# Work to be completed:
Please write the listing below out again exactly, leaving every picture behind.

# Material provided:
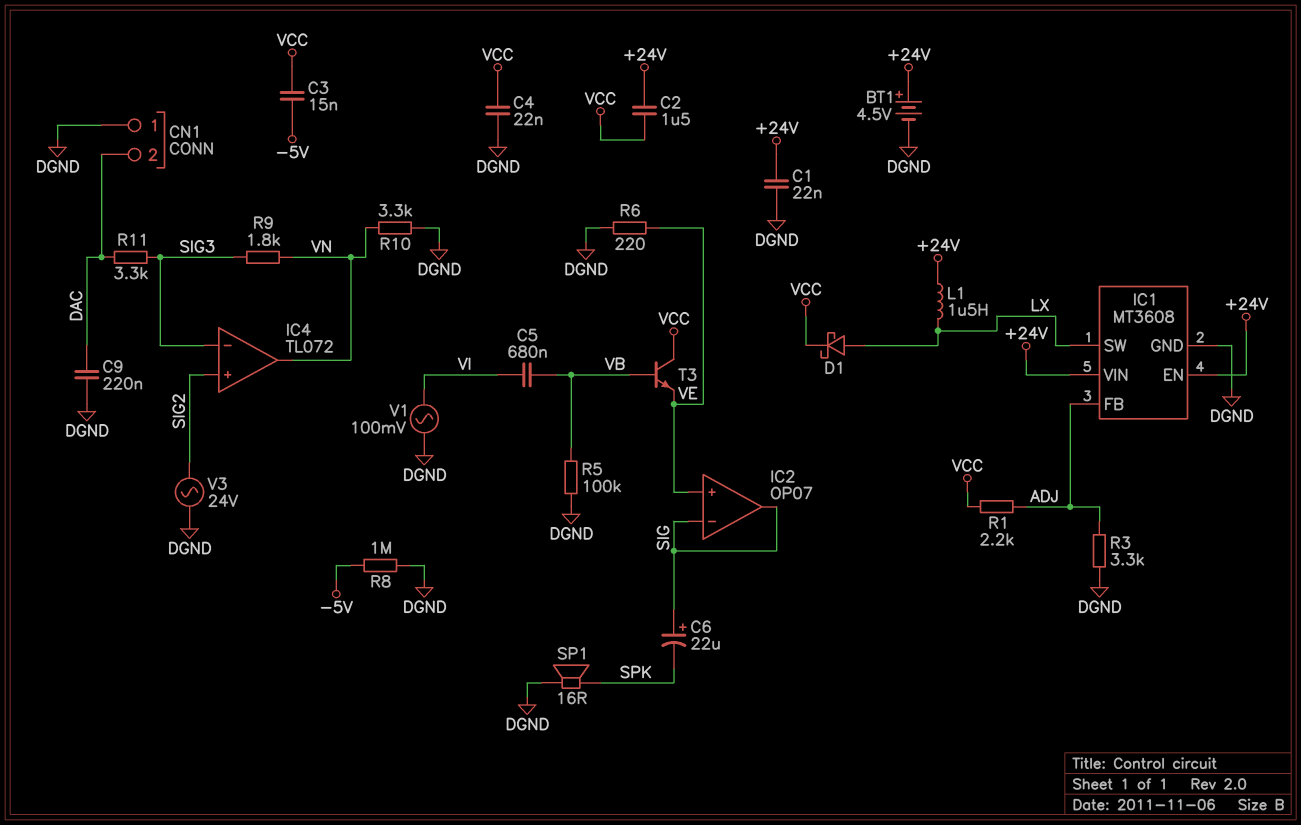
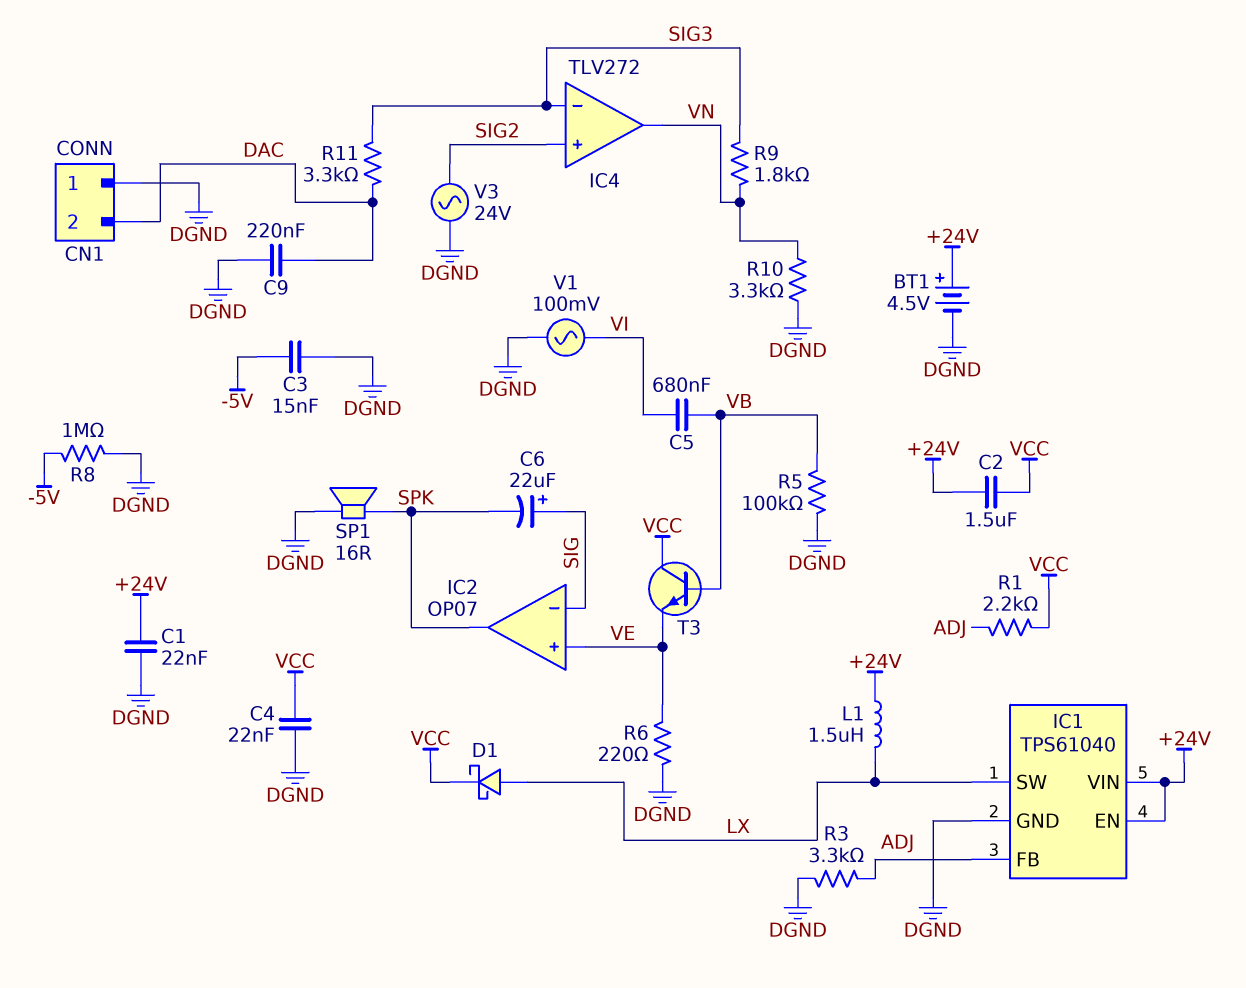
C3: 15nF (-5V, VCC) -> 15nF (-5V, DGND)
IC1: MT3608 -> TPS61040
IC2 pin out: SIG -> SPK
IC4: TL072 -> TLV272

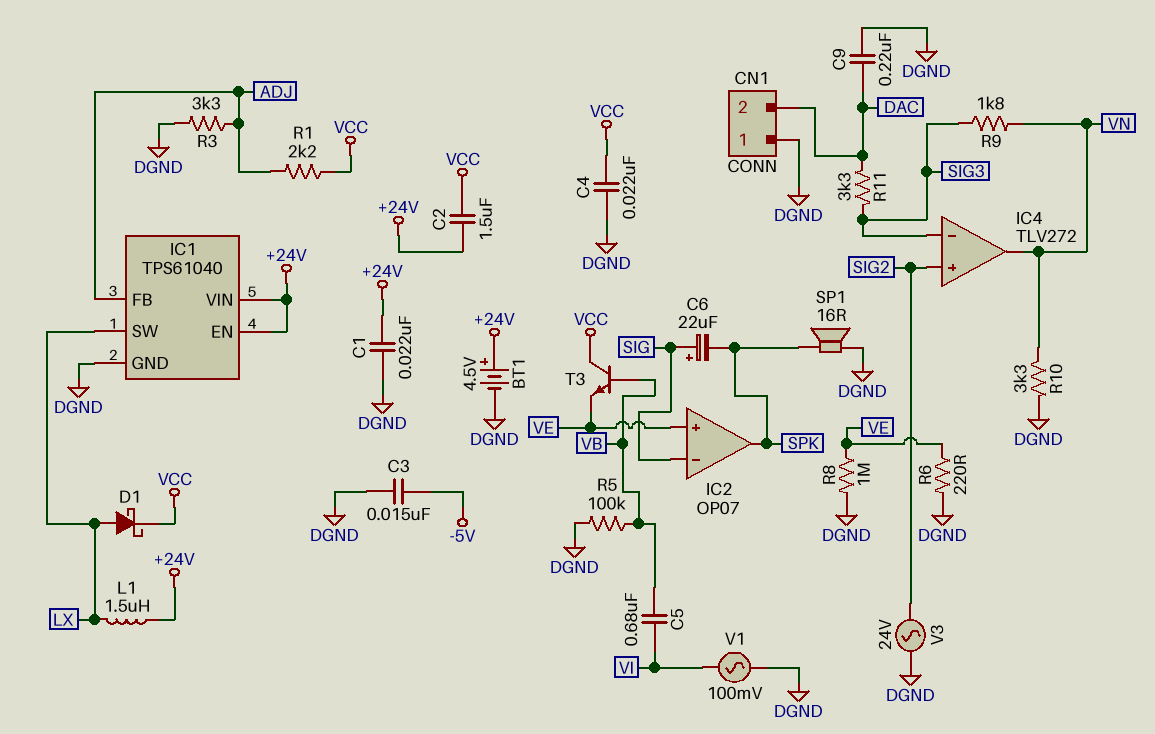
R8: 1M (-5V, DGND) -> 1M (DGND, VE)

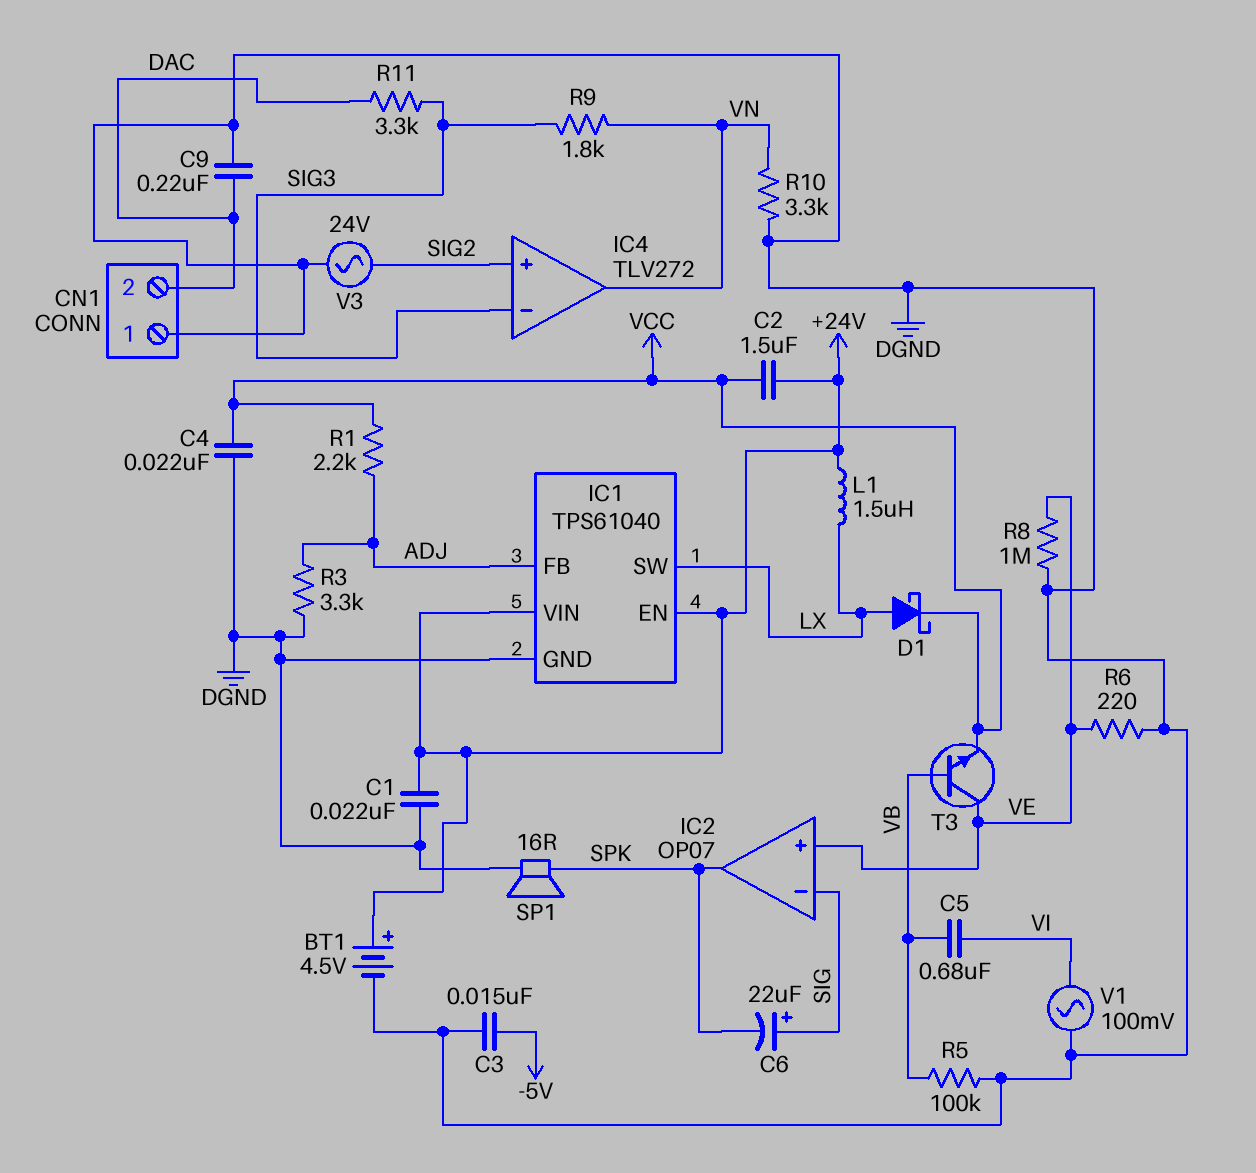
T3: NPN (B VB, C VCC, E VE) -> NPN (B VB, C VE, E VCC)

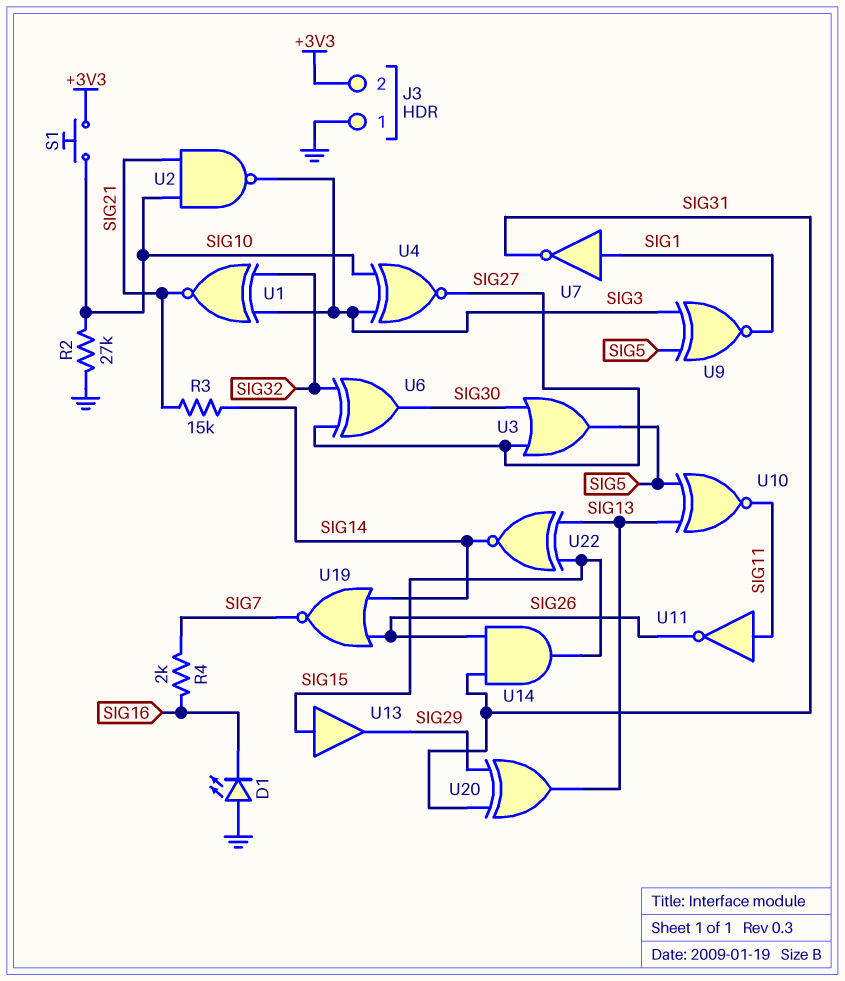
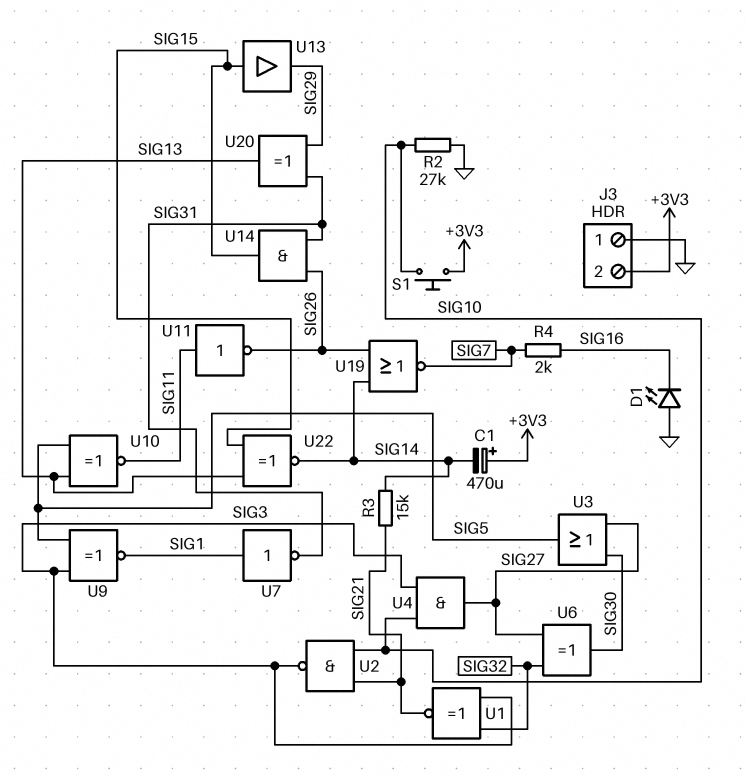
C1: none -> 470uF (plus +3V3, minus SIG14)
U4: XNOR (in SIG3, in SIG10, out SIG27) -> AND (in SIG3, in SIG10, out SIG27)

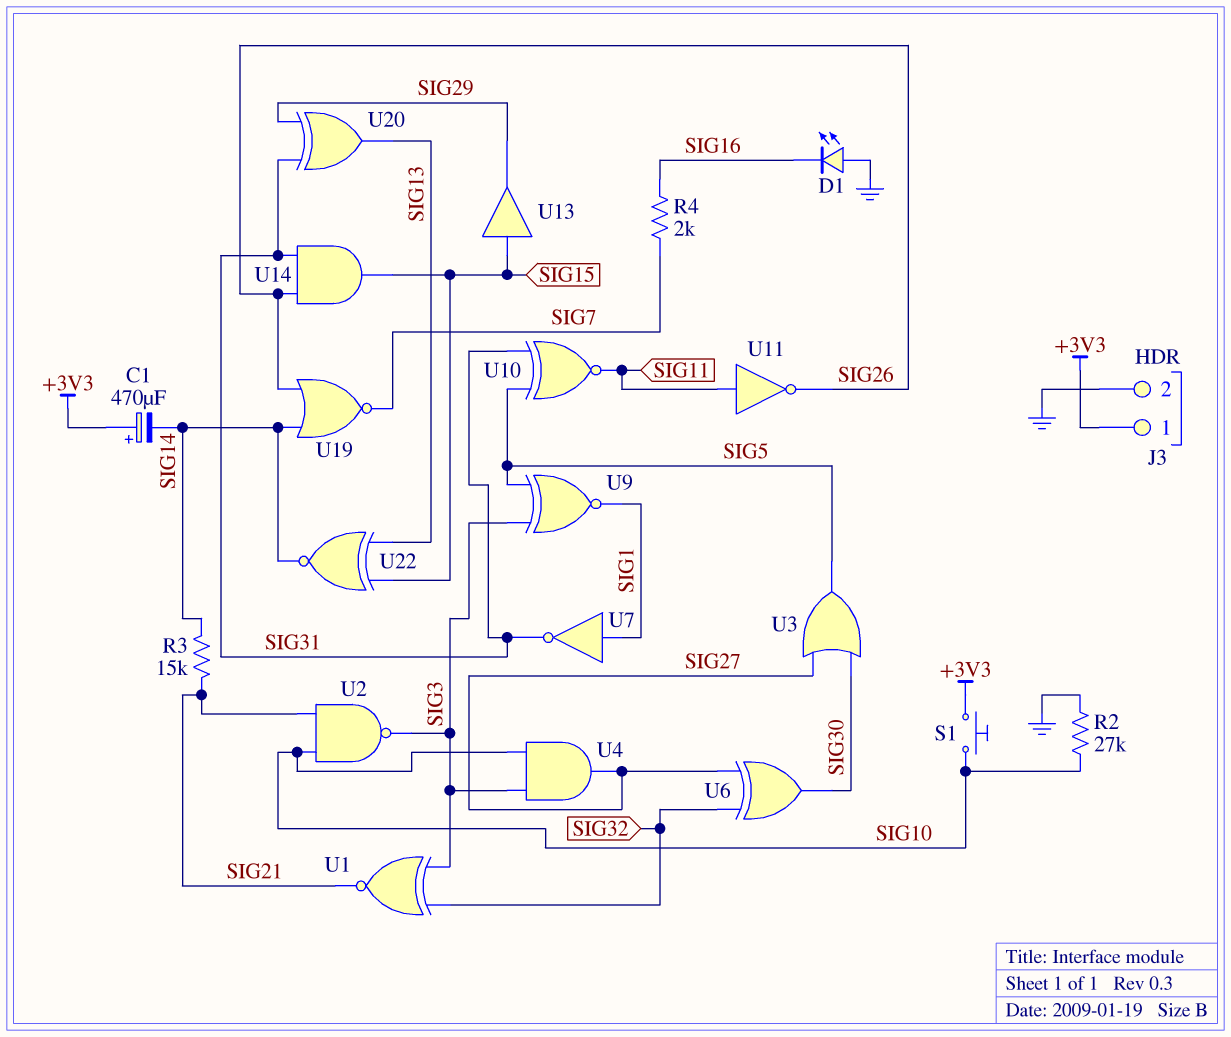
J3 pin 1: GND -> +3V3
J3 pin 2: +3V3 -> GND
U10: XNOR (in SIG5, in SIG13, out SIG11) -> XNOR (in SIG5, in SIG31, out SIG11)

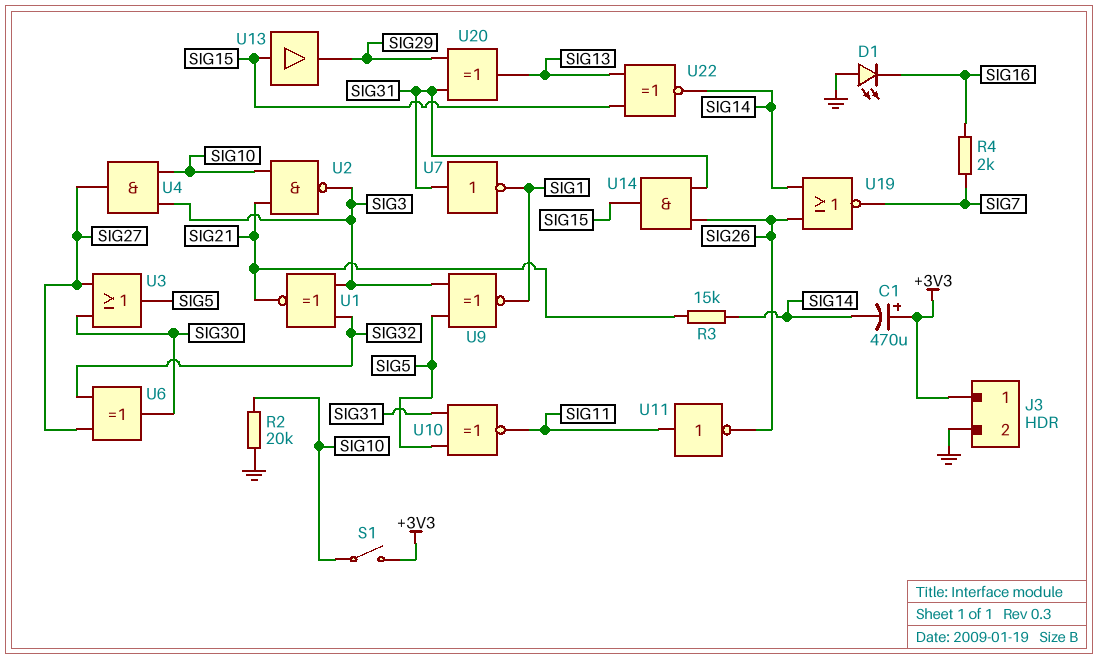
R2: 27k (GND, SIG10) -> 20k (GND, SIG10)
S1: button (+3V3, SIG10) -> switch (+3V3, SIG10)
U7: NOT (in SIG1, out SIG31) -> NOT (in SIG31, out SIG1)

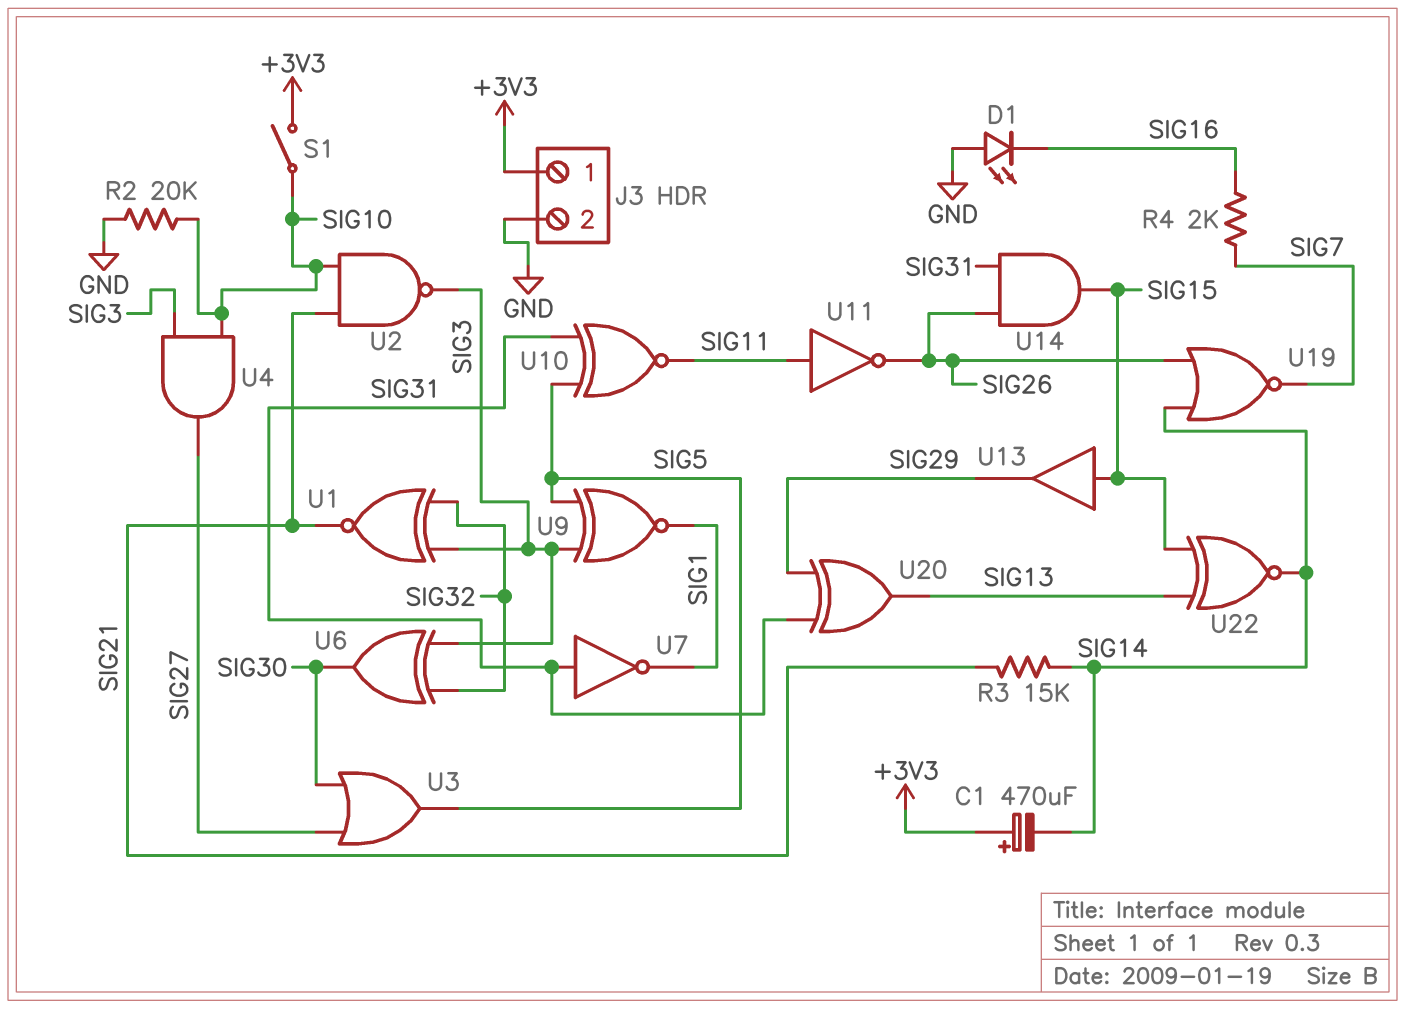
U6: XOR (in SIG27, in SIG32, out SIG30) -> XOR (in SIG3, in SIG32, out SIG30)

# Task answer:
C3: 15nF (-5V, VCC) -> 15nF (-5V, DGND)
IC1: MT3608 -> TPS61040
IC2 pin out: SIG -> SPK
IC4: TL072 -> TLV272

R8: 1M (-5V, DGND) -> 1M (DGND, VE)

T3: NPN (B VB, C VCC, E VE) -> NPN (B VB, C VE, E VCC)

C1: none -> 470uF (plus +3V3, minus SIG14)
U4: XNOR (in SIG3, in SIG10, out SIG27) -> AND (in SIG3, in SIG10, out SIG27)

J3 pin 1: GND -> +3V3
J3 pin 2: +3V3 -> GND
U10: XNOR (in SIG5, in SIG13, out SIG11) -> XNOR (in SIG5, in SIG31, out SIG11)

R2: 27k (GND, SIG10) -> 20k (GND, SIG10)
S1: button (+3V3, SIG10) -> switch (+3V3, SIG10)
U7: NOT (in SIG1, out SIG31) -> NOT (in SIG31, out SIG1)

U6: XOR (in SIG27, in SIG32, out SIG30) -> XOR (in SIG3, in SIG32, out SIG30)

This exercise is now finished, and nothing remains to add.